What to work on: Could you print, exactly as they stand, the lines from the one holding "R15: 16k (N21, N24) -> 51k (N21, N24)" to the end of the data below, and nothing more?

──────

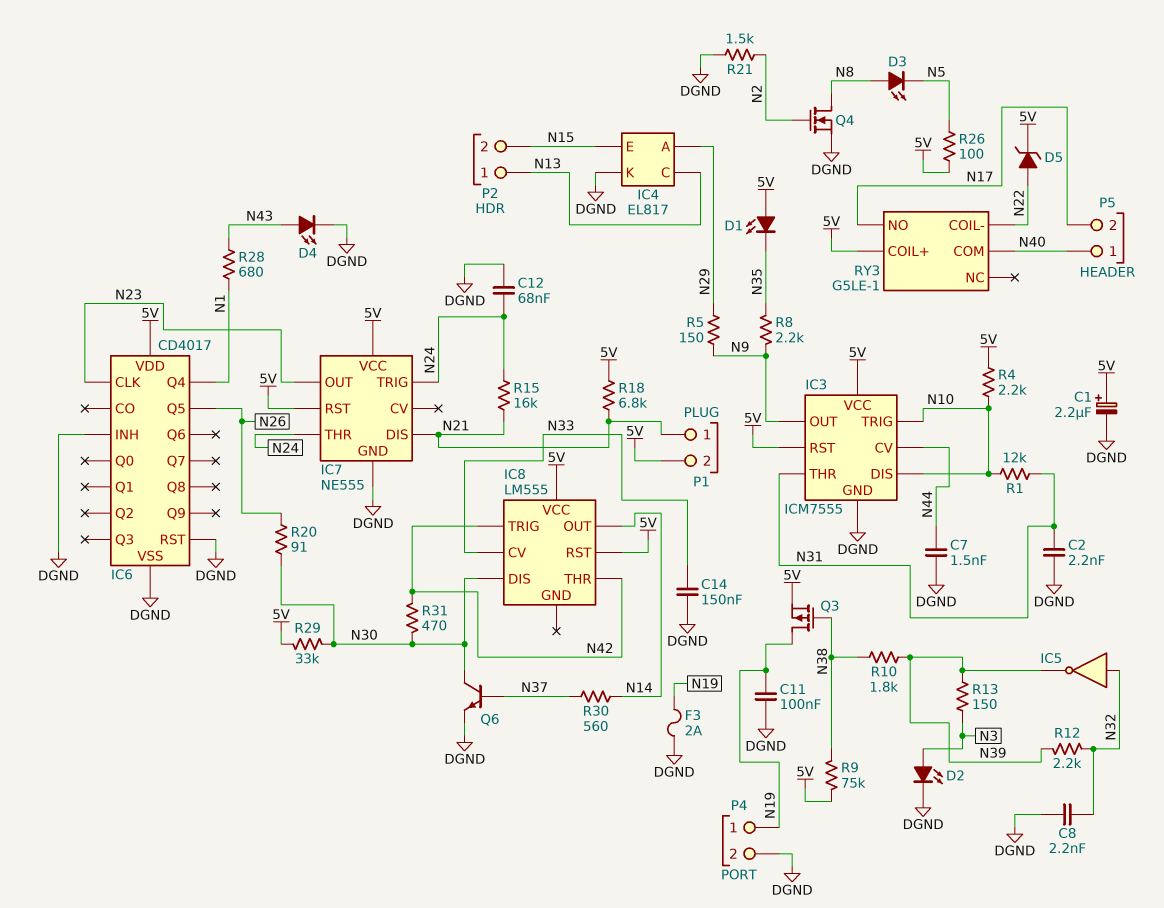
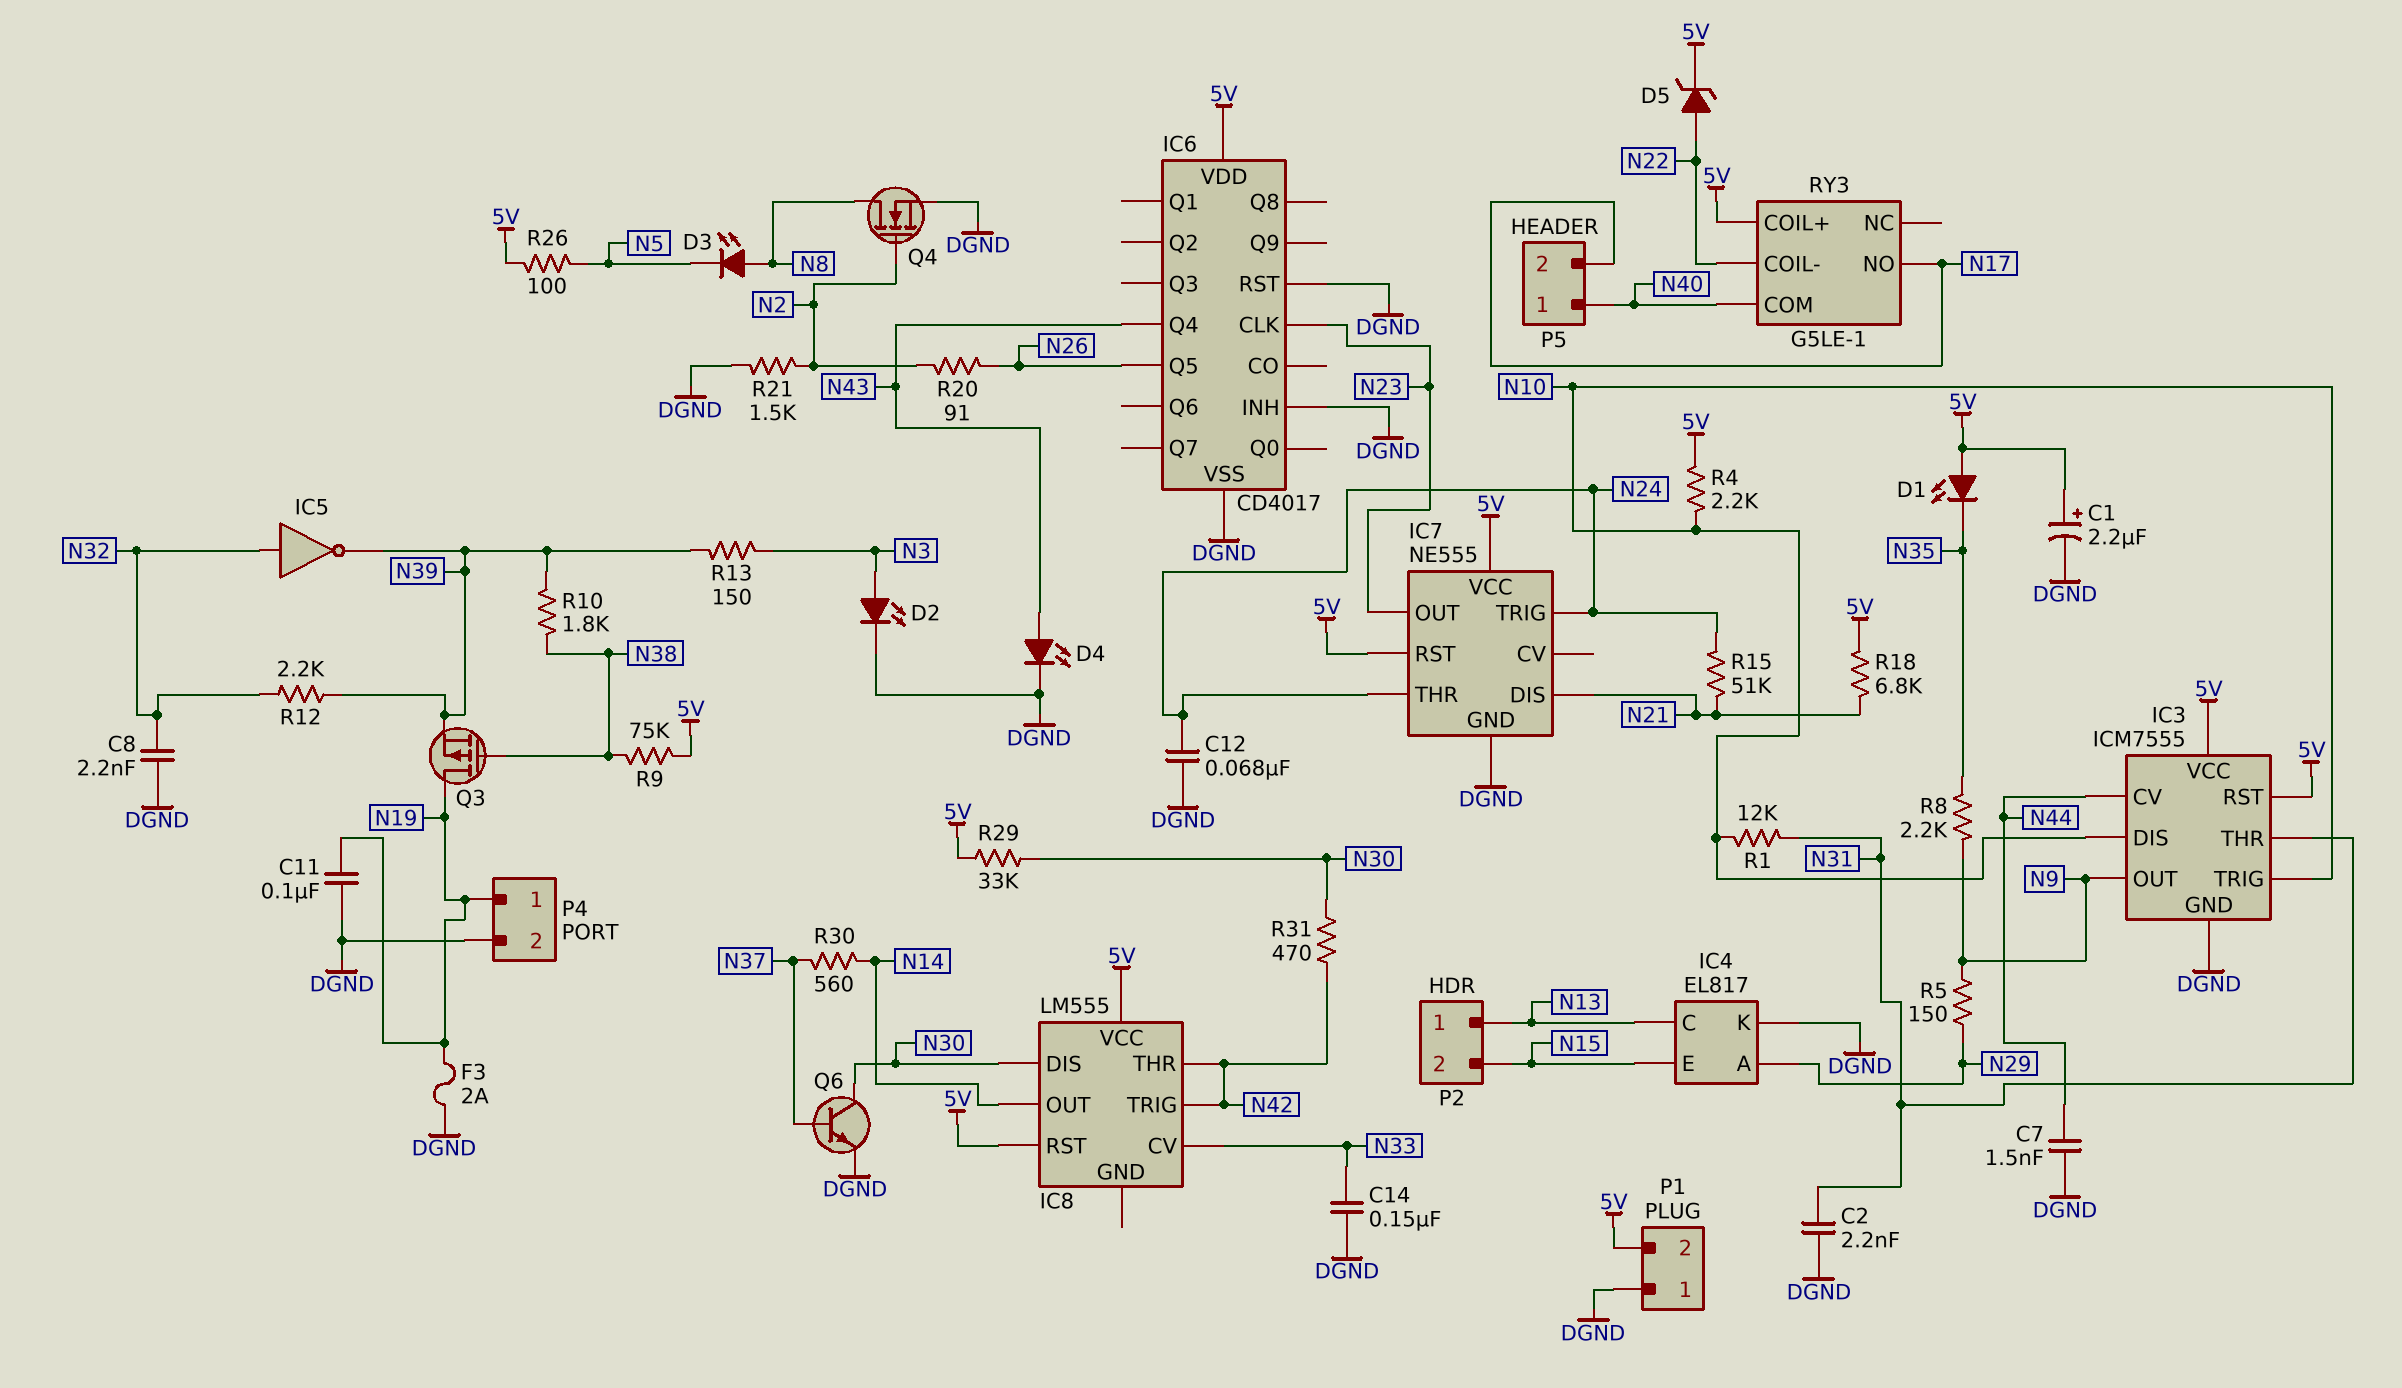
IC6 pin Q4: N1 -> N43
P1 pin 1: N21 -> DGND
Q3: PMOS (G N38, D N19, S 5V) -> PMOS (G N38, D N19, S N39)
R15: 16k (N21, N24) -> 51k (N21, N24)
R20: 91 (N26, N30) -> 91 (N2, N26)
R28: 680 (N1, N43) -> none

──────

Answer for this exercise:
R15: 16k (N21, N24) -> 51k (N21, N24)
R20: 91 (N26, N30) -> 91 (N2, N26)
R28: 680 (N1, N43) -> none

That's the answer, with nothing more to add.